-- Data records follows --

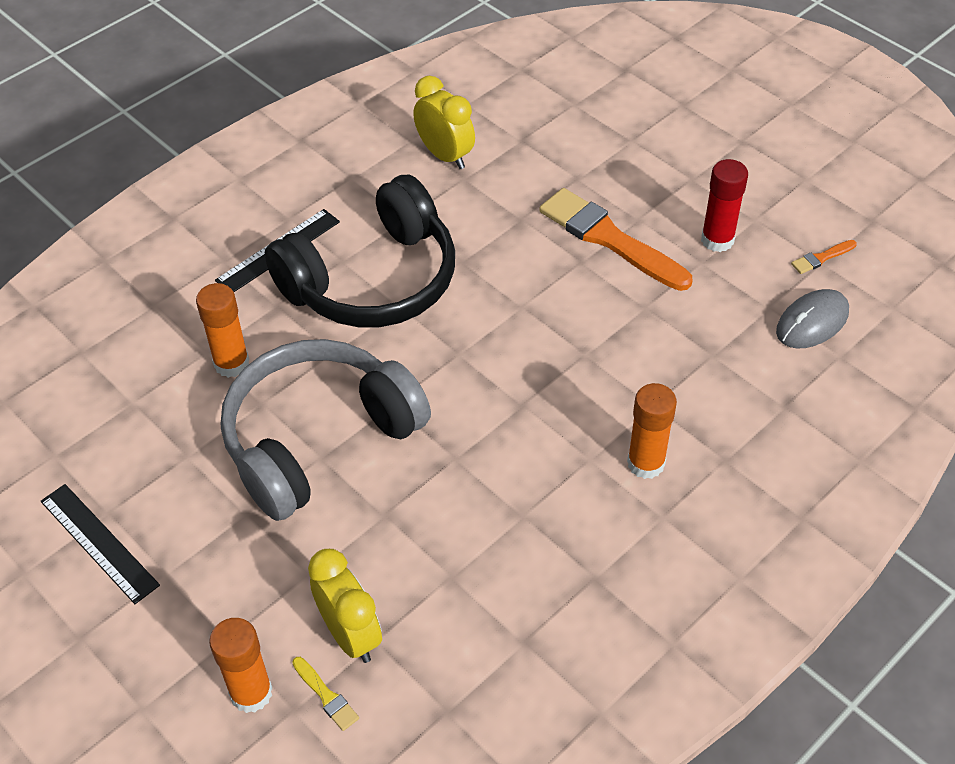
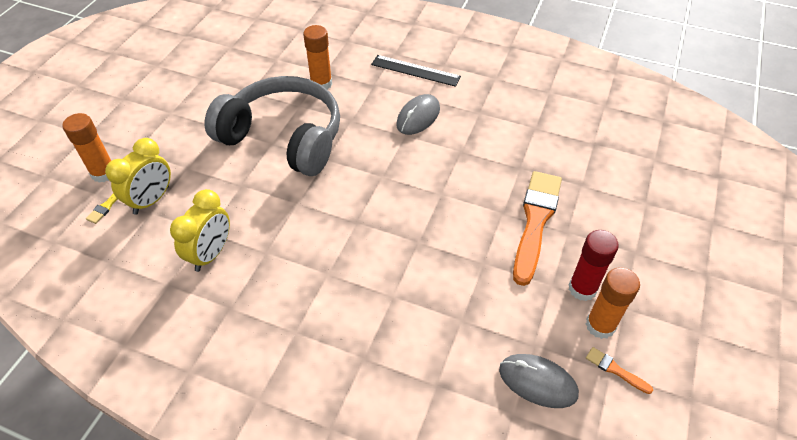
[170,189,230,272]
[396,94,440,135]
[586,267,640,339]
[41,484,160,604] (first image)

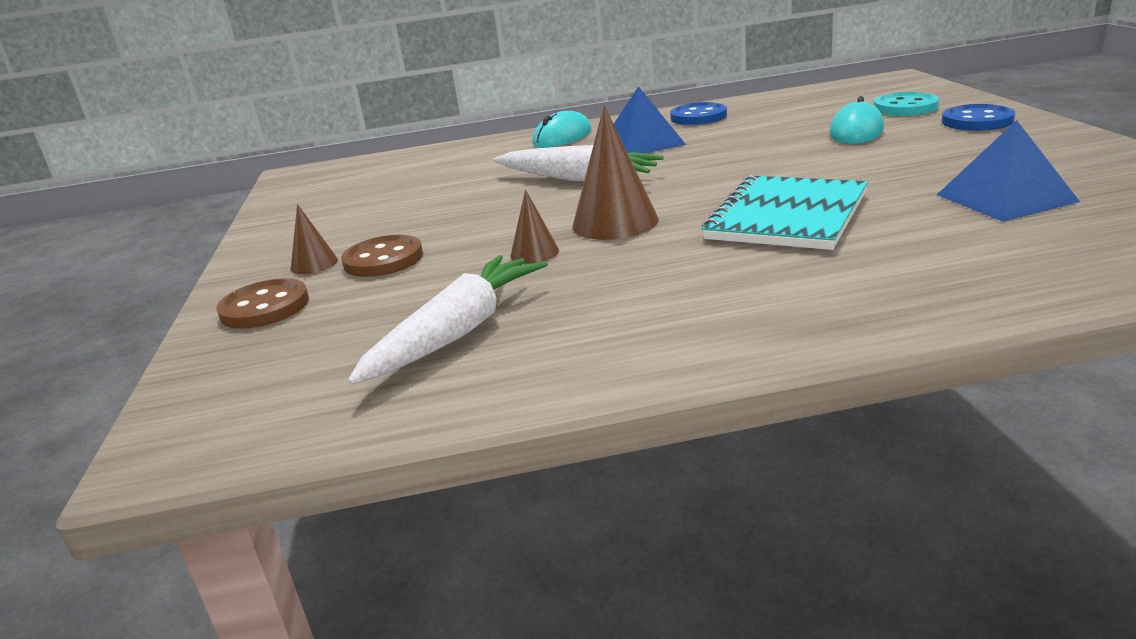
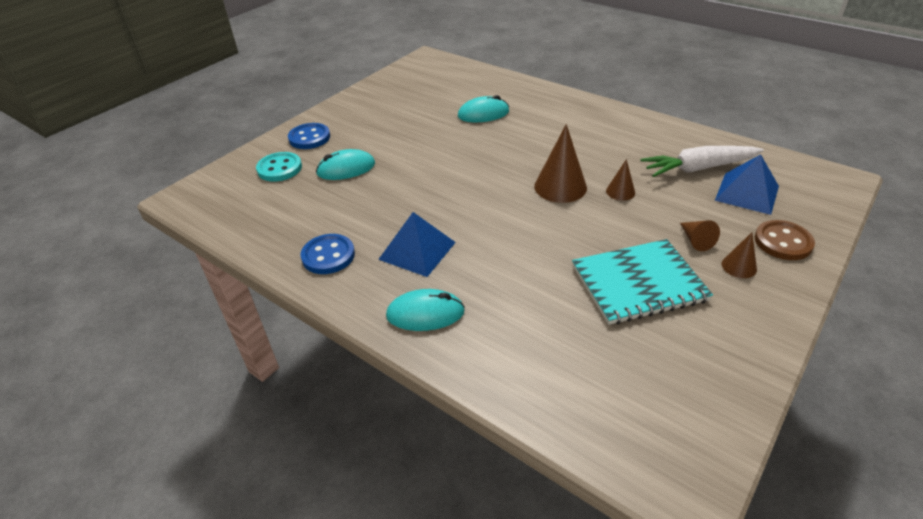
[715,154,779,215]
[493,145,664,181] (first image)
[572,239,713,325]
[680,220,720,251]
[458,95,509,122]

-- Data records concluded --
-- Data records follows --

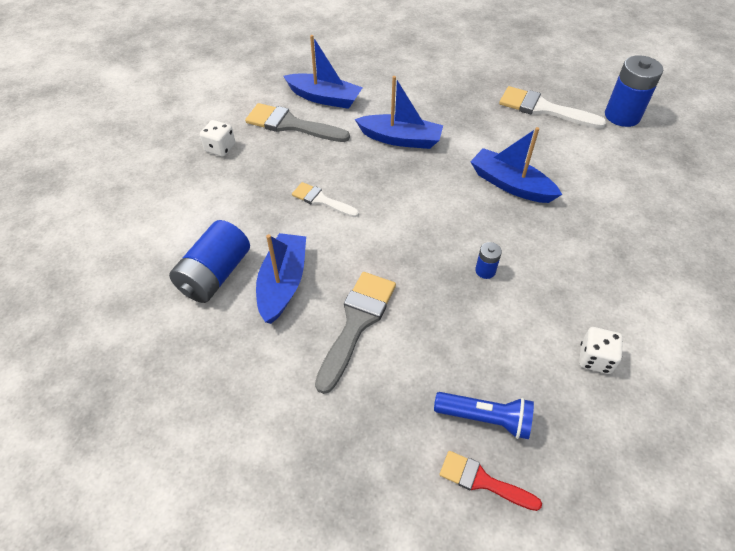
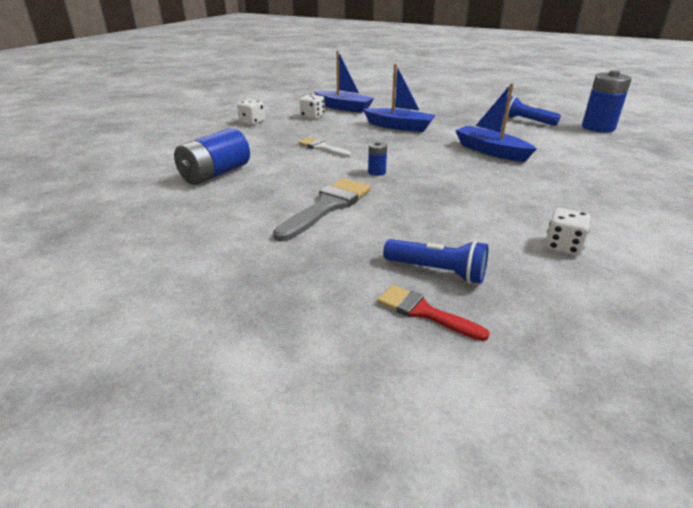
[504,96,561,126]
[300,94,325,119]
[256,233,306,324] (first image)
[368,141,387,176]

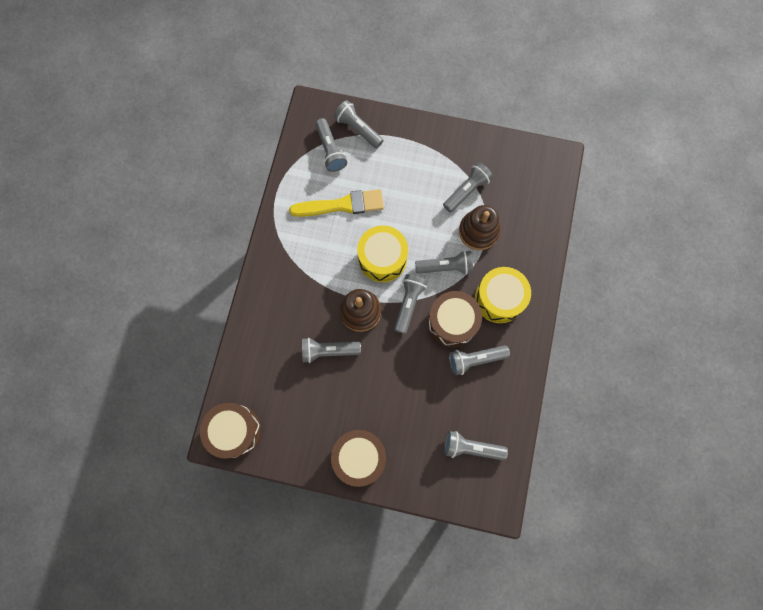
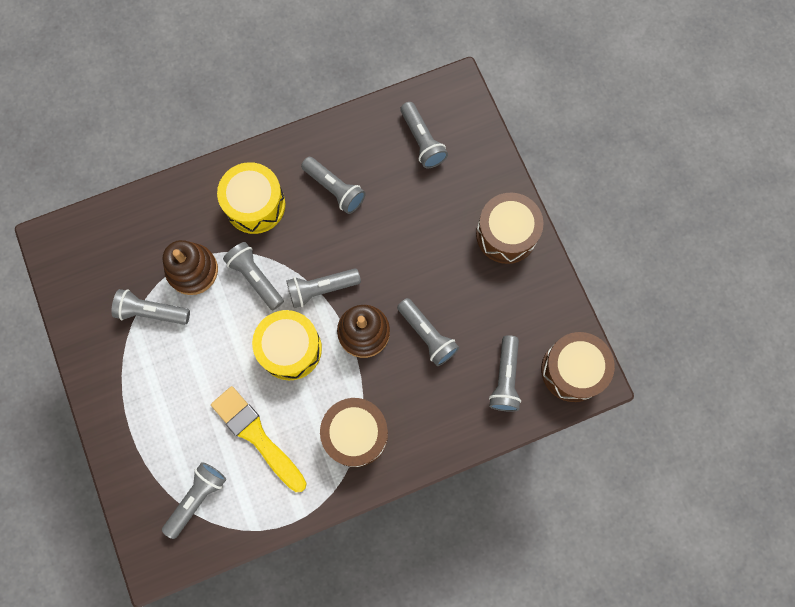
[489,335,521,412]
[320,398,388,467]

-- Data records concluded --
-- Data records follows --

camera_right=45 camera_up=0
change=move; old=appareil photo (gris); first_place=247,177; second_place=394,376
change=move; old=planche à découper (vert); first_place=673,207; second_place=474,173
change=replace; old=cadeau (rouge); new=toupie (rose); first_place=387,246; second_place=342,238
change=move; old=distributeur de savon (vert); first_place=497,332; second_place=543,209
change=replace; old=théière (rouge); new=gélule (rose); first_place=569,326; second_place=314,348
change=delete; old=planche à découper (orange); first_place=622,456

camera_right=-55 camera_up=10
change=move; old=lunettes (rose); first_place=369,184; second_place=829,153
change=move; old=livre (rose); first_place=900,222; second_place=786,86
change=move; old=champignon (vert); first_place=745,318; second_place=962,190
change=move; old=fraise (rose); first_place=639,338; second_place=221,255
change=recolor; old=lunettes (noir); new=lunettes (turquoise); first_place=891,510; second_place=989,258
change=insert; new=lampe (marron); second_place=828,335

-- Data records concluded --

Filter the data, keeping only the lines that contain "replace".

change=replace; old=cadeau (rouge); new=toupie (rose); first_place=387,246; second_place=342,238
change=replace; old=théière (rouge); new=gélule (rose); first_place=569,326; second_place=314,348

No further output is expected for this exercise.